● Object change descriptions
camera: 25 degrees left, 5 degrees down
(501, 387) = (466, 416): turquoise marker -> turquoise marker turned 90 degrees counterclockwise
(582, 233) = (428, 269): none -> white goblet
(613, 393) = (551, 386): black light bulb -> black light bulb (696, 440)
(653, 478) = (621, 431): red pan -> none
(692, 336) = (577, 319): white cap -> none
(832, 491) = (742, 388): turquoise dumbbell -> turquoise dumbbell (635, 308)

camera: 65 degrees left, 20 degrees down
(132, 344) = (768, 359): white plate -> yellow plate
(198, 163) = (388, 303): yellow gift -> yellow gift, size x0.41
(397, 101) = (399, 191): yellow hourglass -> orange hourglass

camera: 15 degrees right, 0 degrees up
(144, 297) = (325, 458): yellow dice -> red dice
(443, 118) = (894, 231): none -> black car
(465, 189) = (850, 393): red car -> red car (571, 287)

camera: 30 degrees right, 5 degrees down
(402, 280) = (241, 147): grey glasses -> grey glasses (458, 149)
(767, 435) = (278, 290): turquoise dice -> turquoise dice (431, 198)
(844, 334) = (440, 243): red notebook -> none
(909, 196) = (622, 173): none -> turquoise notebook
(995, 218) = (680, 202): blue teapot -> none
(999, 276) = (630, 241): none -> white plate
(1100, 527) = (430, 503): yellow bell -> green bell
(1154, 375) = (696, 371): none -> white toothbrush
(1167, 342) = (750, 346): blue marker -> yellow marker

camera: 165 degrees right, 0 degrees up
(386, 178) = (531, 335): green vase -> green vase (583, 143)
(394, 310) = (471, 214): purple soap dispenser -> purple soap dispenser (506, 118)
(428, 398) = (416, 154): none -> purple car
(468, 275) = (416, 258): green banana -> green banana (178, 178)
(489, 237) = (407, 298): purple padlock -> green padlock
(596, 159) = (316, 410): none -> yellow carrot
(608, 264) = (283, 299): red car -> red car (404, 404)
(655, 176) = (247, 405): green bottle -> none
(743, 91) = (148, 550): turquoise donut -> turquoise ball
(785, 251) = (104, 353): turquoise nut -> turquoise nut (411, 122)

● Assignment
Search the entries above for "dice". Show every line that has it.

● Written response
(144, 297) = (325, 458): yellow dice -> red dice
(767, 435) = (278, 290): turquoise dice -> turquoise dice (431, 198)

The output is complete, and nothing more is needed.